§ EXERCISE PROMPT
Start at the line in the entries below that contains "none -> orange carrot [370,164,426,203]", stop at the line that contains "camera: 15 degrees left, 5 degrees up", and output exactly the lines in that span, both ends included.

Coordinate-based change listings
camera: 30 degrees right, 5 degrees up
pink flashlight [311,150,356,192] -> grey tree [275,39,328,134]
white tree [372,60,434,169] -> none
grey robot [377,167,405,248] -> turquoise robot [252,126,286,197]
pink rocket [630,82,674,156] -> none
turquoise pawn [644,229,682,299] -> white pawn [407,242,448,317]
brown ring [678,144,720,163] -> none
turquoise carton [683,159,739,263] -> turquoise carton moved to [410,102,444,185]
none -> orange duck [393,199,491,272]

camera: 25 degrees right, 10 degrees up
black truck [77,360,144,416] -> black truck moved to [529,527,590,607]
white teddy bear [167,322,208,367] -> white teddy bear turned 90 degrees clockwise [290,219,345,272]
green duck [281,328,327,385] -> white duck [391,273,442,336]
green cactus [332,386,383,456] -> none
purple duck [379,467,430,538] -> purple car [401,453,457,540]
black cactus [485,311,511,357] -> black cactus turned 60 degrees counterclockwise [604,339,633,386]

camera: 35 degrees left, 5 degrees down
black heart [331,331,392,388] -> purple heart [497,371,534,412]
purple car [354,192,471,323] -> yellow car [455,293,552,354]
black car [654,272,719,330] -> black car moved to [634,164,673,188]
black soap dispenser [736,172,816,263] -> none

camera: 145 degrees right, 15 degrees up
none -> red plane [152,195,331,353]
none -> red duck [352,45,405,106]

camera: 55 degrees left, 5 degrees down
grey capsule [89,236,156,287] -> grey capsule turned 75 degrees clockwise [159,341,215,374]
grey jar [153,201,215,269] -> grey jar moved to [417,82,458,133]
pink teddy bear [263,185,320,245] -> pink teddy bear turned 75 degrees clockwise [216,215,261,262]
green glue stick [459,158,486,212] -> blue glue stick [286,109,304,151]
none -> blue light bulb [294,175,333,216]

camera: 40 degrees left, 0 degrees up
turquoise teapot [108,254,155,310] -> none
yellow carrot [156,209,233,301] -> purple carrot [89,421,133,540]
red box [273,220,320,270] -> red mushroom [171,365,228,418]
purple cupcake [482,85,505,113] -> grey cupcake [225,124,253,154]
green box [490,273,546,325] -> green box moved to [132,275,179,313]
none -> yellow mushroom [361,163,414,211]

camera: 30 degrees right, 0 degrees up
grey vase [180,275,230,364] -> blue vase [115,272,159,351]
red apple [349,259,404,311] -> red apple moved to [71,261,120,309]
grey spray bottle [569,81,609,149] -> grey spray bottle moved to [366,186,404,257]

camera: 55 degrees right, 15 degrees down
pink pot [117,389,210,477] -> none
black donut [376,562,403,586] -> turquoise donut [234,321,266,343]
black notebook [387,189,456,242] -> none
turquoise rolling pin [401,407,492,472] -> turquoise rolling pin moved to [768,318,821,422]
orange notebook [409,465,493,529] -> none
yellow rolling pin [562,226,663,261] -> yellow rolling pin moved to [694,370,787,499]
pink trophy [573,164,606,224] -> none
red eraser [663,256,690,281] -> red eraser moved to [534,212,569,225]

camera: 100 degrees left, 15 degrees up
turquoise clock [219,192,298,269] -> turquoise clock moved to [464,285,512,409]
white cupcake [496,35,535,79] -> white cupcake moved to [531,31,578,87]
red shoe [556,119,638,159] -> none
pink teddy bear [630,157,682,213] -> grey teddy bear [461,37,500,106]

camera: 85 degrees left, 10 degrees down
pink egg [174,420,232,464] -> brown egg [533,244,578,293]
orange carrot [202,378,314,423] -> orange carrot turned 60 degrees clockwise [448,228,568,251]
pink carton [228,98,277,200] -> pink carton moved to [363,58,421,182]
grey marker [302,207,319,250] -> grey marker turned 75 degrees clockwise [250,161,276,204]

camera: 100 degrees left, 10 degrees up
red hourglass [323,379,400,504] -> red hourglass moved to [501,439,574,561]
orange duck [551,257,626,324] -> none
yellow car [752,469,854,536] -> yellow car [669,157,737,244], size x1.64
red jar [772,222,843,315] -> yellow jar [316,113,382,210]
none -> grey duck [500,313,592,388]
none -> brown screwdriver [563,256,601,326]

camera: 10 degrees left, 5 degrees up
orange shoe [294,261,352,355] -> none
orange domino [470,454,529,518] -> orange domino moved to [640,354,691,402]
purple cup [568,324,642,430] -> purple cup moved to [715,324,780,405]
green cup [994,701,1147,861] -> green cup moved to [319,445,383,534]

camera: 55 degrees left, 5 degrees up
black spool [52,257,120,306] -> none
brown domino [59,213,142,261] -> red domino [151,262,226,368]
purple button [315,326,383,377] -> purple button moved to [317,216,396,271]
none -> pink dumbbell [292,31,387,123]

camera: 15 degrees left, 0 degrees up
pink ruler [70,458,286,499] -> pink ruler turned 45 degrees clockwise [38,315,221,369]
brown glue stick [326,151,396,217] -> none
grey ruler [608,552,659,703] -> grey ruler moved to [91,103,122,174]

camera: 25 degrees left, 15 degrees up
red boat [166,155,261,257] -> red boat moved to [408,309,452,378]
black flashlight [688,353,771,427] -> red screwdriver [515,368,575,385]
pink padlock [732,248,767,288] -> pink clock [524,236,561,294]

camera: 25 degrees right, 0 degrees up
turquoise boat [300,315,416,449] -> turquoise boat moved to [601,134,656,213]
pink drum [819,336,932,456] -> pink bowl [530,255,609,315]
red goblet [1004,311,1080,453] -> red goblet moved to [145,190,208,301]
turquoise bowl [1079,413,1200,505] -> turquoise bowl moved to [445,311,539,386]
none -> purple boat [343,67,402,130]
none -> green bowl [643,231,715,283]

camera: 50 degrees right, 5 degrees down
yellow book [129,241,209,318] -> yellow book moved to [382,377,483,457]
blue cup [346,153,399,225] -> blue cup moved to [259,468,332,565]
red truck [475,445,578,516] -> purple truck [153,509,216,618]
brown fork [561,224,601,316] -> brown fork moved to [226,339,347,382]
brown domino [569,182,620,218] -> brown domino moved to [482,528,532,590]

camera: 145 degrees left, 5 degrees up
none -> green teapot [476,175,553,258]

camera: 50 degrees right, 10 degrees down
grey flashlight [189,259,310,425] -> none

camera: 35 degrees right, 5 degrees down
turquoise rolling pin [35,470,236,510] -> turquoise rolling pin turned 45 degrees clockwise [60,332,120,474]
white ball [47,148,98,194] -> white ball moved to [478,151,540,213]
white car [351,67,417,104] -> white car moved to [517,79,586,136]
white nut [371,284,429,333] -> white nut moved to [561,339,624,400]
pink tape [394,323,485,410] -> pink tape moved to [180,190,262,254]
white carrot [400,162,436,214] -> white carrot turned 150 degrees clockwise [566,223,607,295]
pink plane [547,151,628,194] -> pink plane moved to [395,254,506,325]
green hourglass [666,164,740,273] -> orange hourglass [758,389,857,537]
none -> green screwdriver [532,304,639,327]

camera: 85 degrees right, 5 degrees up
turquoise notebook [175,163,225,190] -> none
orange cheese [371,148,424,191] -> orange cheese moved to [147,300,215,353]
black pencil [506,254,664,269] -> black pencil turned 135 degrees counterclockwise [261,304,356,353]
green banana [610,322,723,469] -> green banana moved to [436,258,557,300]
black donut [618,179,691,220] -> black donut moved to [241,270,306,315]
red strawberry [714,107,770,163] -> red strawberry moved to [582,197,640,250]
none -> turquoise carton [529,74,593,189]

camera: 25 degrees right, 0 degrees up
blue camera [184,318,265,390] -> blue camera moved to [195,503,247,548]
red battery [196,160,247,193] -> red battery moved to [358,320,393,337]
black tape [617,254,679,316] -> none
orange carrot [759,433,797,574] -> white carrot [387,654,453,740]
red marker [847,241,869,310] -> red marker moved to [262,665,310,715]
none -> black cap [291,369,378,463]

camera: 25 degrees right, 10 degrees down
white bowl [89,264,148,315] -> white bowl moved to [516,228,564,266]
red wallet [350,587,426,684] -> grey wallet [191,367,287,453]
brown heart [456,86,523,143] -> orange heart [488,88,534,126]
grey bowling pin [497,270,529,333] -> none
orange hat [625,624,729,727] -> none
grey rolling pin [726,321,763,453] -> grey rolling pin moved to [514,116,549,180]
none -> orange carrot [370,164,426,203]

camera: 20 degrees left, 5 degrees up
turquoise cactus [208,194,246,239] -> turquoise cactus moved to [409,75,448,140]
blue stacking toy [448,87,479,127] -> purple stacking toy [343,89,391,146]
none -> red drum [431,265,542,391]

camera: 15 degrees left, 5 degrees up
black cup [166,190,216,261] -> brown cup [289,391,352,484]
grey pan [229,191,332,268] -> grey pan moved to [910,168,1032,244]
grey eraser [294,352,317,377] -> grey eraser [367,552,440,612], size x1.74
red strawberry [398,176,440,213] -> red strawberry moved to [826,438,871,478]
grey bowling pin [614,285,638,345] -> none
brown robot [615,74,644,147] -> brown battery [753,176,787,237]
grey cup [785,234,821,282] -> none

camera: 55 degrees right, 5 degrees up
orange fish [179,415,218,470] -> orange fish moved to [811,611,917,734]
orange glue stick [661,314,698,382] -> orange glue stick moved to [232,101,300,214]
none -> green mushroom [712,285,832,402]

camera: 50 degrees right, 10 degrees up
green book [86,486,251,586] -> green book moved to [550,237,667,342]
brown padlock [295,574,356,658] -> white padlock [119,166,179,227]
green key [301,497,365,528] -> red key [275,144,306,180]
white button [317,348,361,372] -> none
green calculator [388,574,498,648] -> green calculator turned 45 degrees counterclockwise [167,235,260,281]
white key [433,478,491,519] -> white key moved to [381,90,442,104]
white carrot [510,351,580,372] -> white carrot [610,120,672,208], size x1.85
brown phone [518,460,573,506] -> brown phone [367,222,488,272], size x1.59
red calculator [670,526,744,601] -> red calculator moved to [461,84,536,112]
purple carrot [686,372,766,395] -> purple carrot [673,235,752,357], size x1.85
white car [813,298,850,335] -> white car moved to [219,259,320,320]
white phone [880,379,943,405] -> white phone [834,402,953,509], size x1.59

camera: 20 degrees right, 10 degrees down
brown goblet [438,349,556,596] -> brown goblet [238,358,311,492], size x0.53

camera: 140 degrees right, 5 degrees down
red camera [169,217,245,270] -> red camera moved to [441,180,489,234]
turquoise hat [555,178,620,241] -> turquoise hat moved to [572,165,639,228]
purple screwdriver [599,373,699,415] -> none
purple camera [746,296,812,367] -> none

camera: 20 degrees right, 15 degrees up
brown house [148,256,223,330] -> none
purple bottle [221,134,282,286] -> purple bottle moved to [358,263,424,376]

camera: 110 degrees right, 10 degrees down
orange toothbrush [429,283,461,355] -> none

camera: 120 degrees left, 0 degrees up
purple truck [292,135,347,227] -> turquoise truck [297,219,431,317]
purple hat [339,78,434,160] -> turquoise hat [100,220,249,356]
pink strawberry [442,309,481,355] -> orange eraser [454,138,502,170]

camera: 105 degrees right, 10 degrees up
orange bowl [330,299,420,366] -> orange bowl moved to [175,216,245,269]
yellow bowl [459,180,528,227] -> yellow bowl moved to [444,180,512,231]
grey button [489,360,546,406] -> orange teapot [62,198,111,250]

§ WRITTEN SOLUTION
none -> orange carrot [370,164,426,203]

camera: 20 degrees left, 5 degrees up
turquoise cactus [208,194,246,239] -> turquoise cactus moved to [409,75,448,140]
blue stacking toy [448,87,479,127] -> purple stacking toy [343,89,391,146]
none -> red drum [431,265,542,391]

camera: 15 degrees left, 5 degrees up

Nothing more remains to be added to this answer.